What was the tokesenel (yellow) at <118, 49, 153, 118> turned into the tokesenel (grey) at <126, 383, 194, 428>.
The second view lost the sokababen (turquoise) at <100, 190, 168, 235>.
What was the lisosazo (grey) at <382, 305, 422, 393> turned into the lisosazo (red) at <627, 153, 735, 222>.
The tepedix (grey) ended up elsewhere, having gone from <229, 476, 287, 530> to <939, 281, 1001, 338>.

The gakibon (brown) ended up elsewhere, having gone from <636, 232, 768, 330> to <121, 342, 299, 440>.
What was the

--

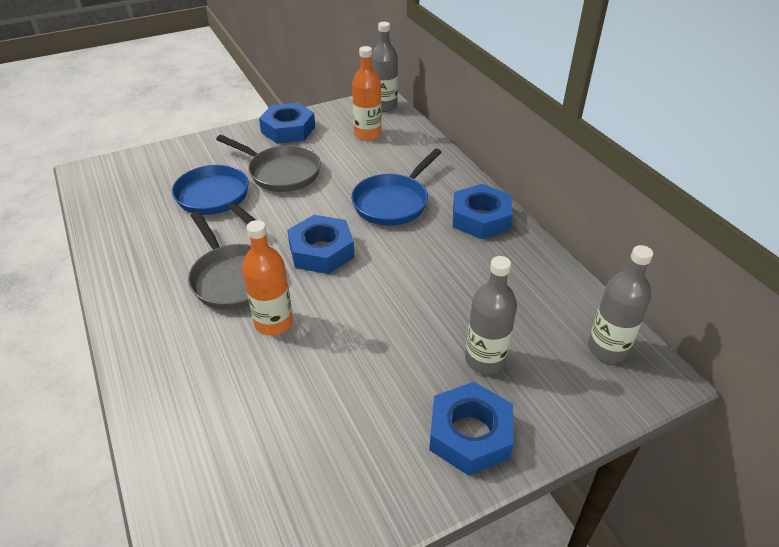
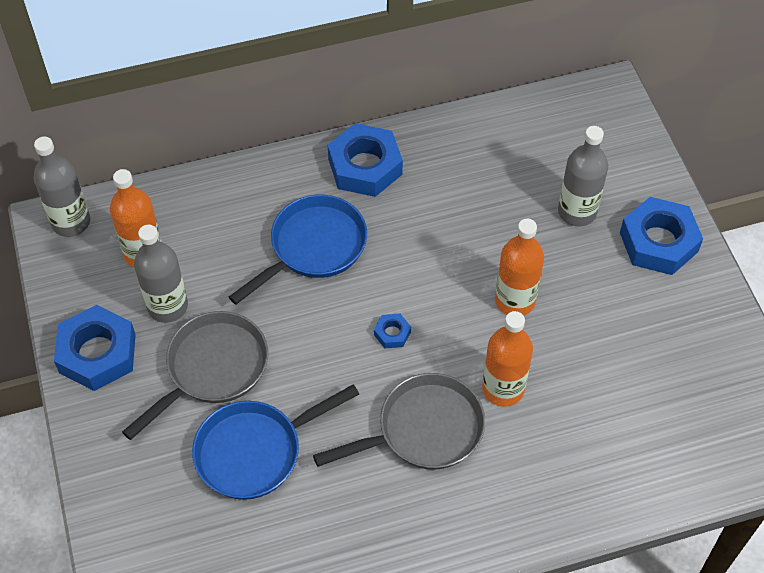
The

● **Your assignment**
Report only how many lines in the records contain the word "turned".

● **Answer below**
2